• [Task details] Pictures aside, please retype the whole listing word for word.

• [Data]
::::
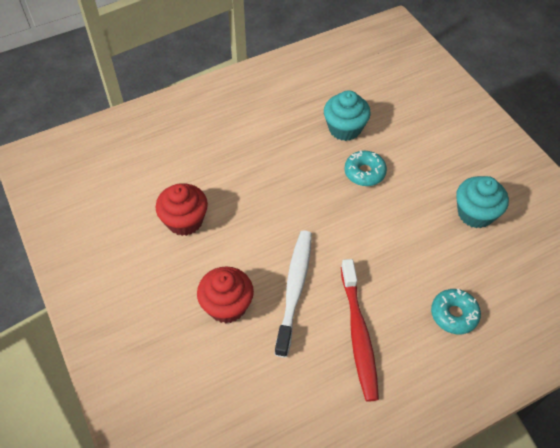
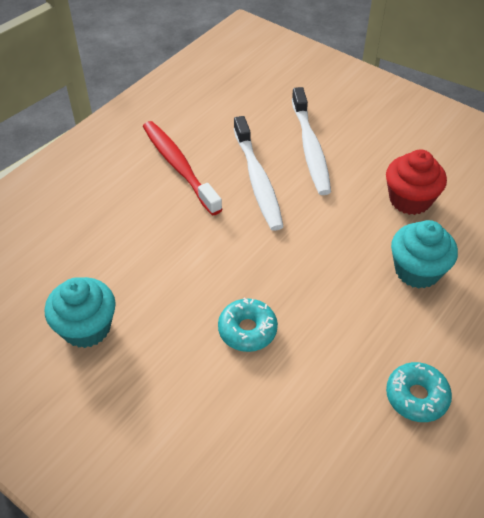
camera: 155 degrees right, 5 degrees down
(227, 306) = (310, 148): red cupcake -> white toothbrush
(345, 129) = (307, 388): turquoise cupcake -> turquoise cupcake (417, 270)
(454, 314) = (91, 211): turquoise donut -> turquoise donut (416, 396)

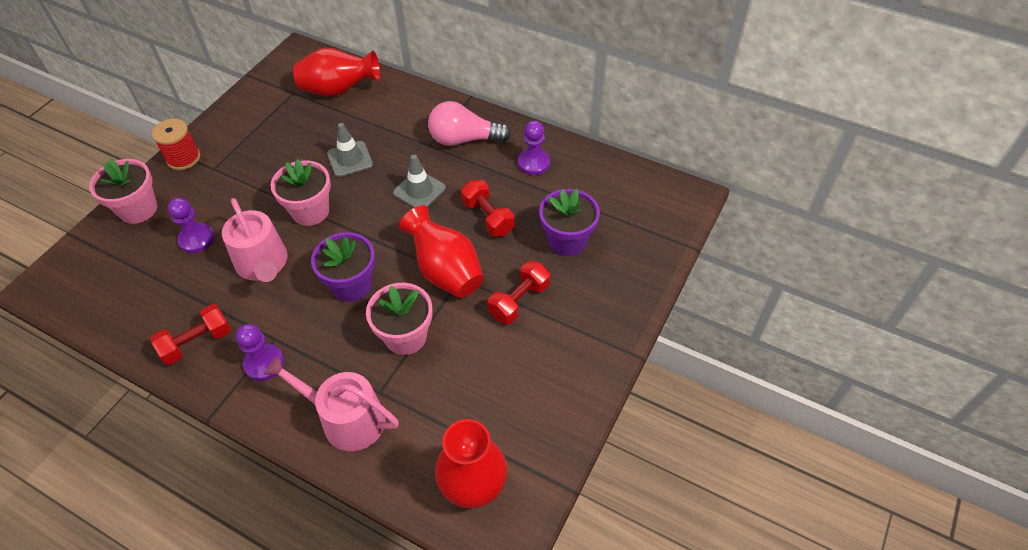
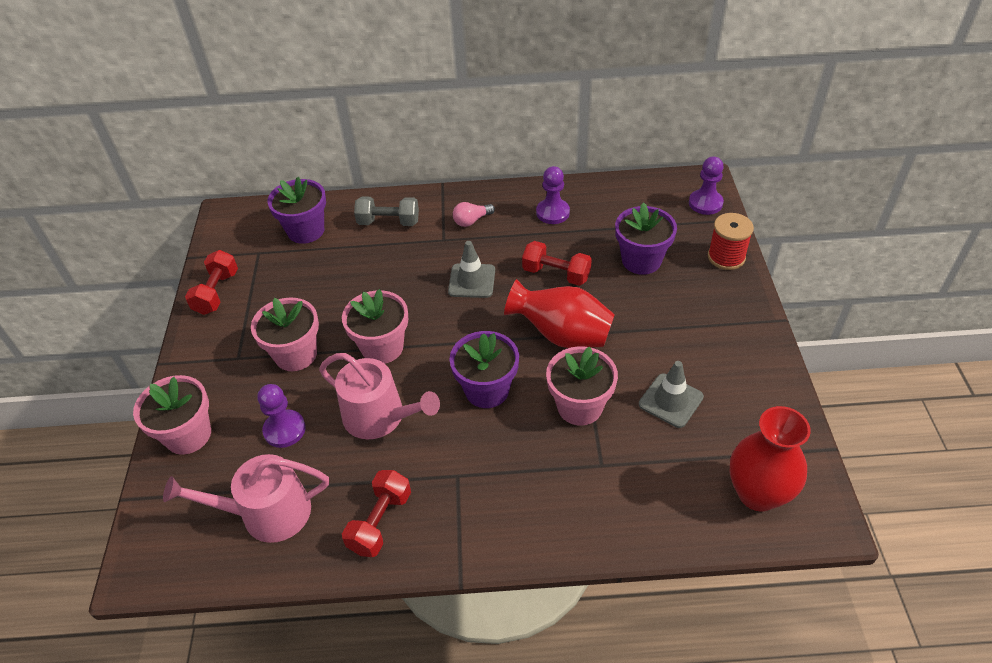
camera: 30 degrees left, 5 degrees down
(183, 158) = (194, 363): red spool -> red spool (726, 257)
(250, 186) = (296, 354): none -> pink flower pot
(264, 363) = (468, 502): purple pawn -> purple pawn (705, 203)
(338, 90) = (306, 231): red vase -> purple flower pot
(346, 419) = (594, 504): pink watering can -> pink watering can (267, 513)
(350, 159) = (377, 285): grey traffic cone -> grey traffic cone (671, 400)
(402, 111) = (388, 222): none -> grey dumbbell
(464, 139) = (471, 221): pink light bulb -> pink light bulb, size x0.53
(519, 301) = (648, 327): red dumbbell -> red dumbbell (217, 293)

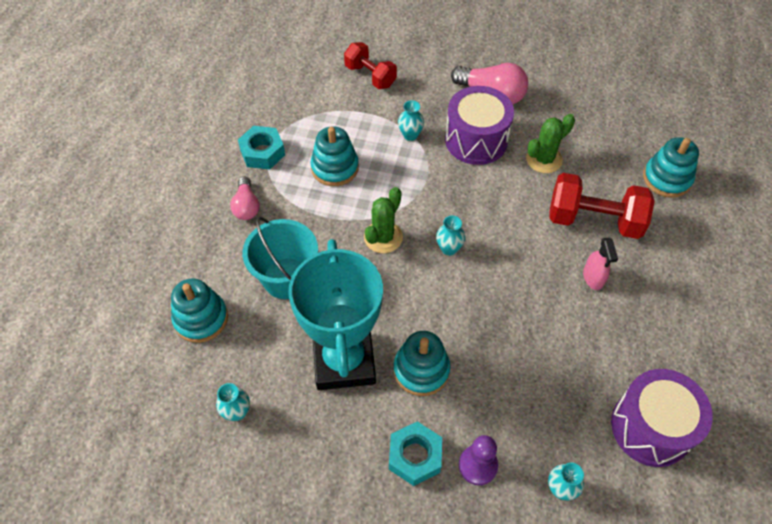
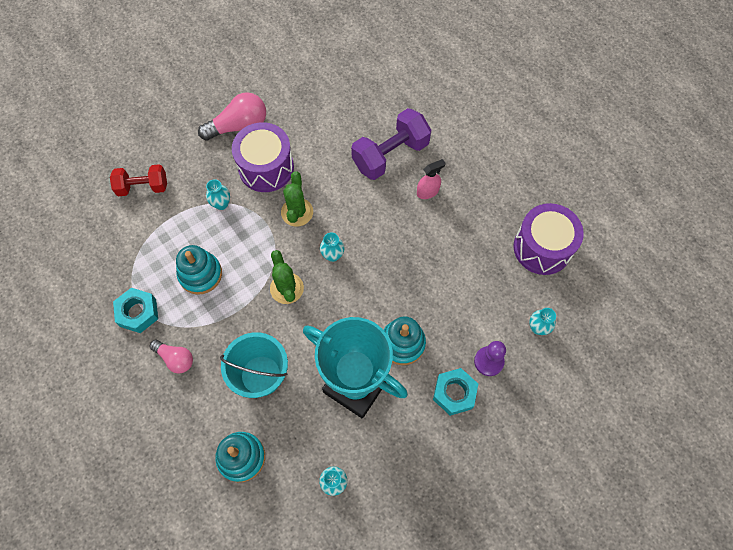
camera: 50 degrees left, 10 degrees up
(544, 159) = (320, 142): green cactus -> green cactus (297, 212)
(593, 277) = (428, 191): pink spray bottle -> pink spray bottle turned 60 degrees counterclockwise
(594, 220) = (390, 155): red dumbbell -> purple dumbbell
(667, 178) = (400, 89): turquoise stacking toy -> none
::::
• [Exercise result]
camera: 155 degrees right, 5 degrees down
(227, 306) = (310, 148): red cupcake -> white toothbrush
(345, 129) = (307, 388): turquoise cupcake -> turquoise cupcake (417, 270)
(454, 314) = (91, 211): turquoise donut -> turquoise donut (416, 396)

camera: 30 degrees left, 5 degrees down
(183, 158) = (194, 363): red spool -> red spool (726, 257)
(250, 186) = (296, 354): none -> pink flower pot
(264, 363) = (468, 502): purple pawn -> purple pawn (705, 203)
(338, 90) = (306, 231): red vase -> purple flower pot
(346, 419) = (594, 504): pink watering can -> pink watering can (267, 513)
(350, 159) = (377, 285): grey traffic cone -> grey traffic cone (671, 400)
(402, 111) = (388, 222): none -> grey dumbbell
(464, 139) = (471, 221): pink light bulb -> pink light bulb, size x0.53
(519, 301) = (648, 327): red dumbbell -> red dumbbell (217, 293)

camera: 50 degrees left, 10 degrees up
(544, 159) = (320, 142): green cactus -> green cactus (297, 212)
(593, 277) = (428, 191): pink spray bottle -> pink spray bottle turned 60 degrees counterclockwise
(594, 220) = (390, 155): red dumbbell -> purple dumbbell
(667, 178) = (400, 89): turquoise stacking toy -> none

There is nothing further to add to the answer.